(Shape state transition data)
=== Section Start ===

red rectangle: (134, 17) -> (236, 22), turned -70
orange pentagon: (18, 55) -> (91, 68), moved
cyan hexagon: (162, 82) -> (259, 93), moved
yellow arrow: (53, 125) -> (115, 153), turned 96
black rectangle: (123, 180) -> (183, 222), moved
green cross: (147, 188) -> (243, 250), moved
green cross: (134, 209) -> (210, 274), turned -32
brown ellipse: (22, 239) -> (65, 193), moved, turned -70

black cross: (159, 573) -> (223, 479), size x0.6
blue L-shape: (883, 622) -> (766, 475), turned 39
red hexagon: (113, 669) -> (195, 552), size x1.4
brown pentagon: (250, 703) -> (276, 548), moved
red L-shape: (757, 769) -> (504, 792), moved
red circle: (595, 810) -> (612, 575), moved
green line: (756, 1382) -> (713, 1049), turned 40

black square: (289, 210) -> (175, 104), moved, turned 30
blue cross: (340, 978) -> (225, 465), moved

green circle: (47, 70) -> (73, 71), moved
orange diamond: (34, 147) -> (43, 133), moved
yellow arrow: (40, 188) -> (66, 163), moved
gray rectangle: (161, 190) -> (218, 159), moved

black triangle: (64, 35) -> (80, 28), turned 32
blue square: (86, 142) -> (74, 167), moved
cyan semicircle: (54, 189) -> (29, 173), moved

=== Section End ===

Above are the records; from them, give again exactly the lines from the one containing "orange pentagon: (18, 55) -> (91, 68), moved" to the one containing "orange diamond: (34, 147) -> (43, 133), moved", both lines included, and nothing more.

orange pentagon: (18, 55) -> (91, 68), moved
cyan hexagon: (162, 82) -> (259, 93), moved
yellow arrow: (53, 125) -> (115, 153), turned 96
black rectangle: (123, 180) -> (183, 222), moved
green cross: (147, 188) -> (243, 250), moved
green cross: (134, 209) -> (210, 274), turned -32
brown ellipse: (22, 239) -> (65, 193), moved, turned -70

black cross: (159, 573) -> (223, 479), size x0.6
blue L-shape: (883, 622) -> (766, 475), turned 39
red hexagon: (113, 669) -> (195, 552), size x1.4
brown pentagon: (250, 703) -> (276, 548), moved
red L-shape: (757, 769) -> (504, 792), moved
red circle: (595, 810) -> (612, 575), moved
green line: (756, 1382) -> (713, 1049), turned 40

black square: (289, 210) -> (175, 104), moved, turned 30
blue cross: (340, 978) -> (225, 465), moved

green circle: (47, 70) -> (73, 71), moved
orange diamond: (34, 147) -> (43, 133), moved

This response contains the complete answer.